> Extracted data:
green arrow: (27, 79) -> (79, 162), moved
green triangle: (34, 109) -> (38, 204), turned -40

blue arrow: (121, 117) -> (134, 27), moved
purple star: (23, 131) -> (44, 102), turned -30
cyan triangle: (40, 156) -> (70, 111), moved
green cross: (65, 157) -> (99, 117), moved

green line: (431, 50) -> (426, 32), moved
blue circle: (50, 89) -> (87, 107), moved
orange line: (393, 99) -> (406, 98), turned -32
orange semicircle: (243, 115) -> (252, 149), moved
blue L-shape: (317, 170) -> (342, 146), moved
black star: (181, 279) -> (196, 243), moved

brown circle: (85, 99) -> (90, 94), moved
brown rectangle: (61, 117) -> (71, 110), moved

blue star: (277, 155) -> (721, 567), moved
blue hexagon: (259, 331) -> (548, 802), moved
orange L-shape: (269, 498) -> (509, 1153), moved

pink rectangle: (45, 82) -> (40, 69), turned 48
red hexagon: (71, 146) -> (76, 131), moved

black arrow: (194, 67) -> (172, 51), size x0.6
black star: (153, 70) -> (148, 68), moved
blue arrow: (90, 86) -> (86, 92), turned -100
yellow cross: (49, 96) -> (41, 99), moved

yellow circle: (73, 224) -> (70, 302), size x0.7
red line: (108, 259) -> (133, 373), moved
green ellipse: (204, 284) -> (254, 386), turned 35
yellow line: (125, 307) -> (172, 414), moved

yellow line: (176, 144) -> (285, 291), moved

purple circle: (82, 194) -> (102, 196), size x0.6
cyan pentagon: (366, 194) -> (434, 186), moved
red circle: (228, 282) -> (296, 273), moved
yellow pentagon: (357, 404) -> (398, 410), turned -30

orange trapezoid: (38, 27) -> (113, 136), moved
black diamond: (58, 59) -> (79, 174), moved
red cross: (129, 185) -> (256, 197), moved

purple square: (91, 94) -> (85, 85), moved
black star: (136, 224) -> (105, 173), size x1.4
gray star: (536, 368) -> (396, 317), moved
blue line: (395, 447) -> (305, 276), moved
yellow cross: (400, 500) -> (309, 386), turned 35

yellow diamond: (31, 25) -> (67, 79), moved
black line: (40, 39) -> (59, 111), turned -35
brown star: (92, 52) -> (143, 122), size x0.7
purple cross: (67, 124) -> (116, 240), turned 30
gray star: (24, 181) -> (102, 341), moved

> Action item:
Restate precisely, and with nothing added, the lines from the one with "green triangle: (34, 109)" through the final line of the material.

> Response to the task:
green triangle: (34, 109) -> (38, 204), turned -40

blue arrow: (121, 117) -> (134, 27), moved
purple star: (23, 131) -> (44, 102), turned -30
cyan triangle: (40, 156) -> (70, 111), moved
green cross: (65, 157) -> (99, 117), moved

green line: (431, 50) -> (426, 32), moved
blue circle: (50, 89) -> (87, 107), moved
orange line: (393, 99) -> (406, 98), turned -32
orange semicircle: (243, 115) -> (252, 149), moved
blue L-shape: (317, 170) -> (342, 146), moved
black star: (181, 279) -> (196, 243), moved

brown circle: (85, 99) -> (90, 94), moved
brown rectangle: (61, 117) -> (71, 110), moved

blue star: (277, 155) -> (721, 567), moved
blue hexagon: (259, 331) -> (548, 802), moved
orange L-shape: (269, 498) -> (509, 1153), moved

pink rectangle: (45, 82) -> (40, 69), turned 48
red hexagon: (71, 146) -> (76, 131), moved

black arrow: (194, 67) -> (172, 51), size x0.6
black star: (153, 70) -> (148, 68), moved
blue arrow: (90, 86) -> (86, 92), turned -100
yellow cross: (49, 96) -> (41, 99), moved

yellow circle: (73, 224) -> (70, 302), size x0.7
red line: (108, 259) -> (133, 373), moved
green ellipse: (204, 284) -> (254, 386), turned 35
yellow line: (125, 307) -> (172, 414), moved

yellow line: (176, 144) -> (285, 291), moved

purple circle: (82, 194) -> (102, 196), size x0.6
cyan pentagon: (366, 194) -> (434, 186), moved
red circle: (228, 282) -> (296, 273), moved
yellow pentagon: (357, 404) -> (398, 410), turned -30

orange trapezoid: (38, 27) -> (113, 136), moved
black diamond: (58, 59) -> (79, 174), moved
red cross: (129, 185) -> (256, 197), moved

purple square: (91, 94) -> (85, 85), moved
black star: (136, 224) -> (105, 173), size x1.4
gray star: (536, 368) -> (396, 317), moved
blue line: (395, 447) -> (305, 276), moved
yellow cross: (400, 500) -> (309, 386), turned 35

yellow diamond: (31, 25) -> (67, 79), moved
black line: (40, 39) -> (59, 111), turned -35
brown star: (92, 52) -> (143, 122), size x0.7
purple cross: (67, 124) -> (116, 240), turned 30
gray star: (24, 181) -> (102, 341), moved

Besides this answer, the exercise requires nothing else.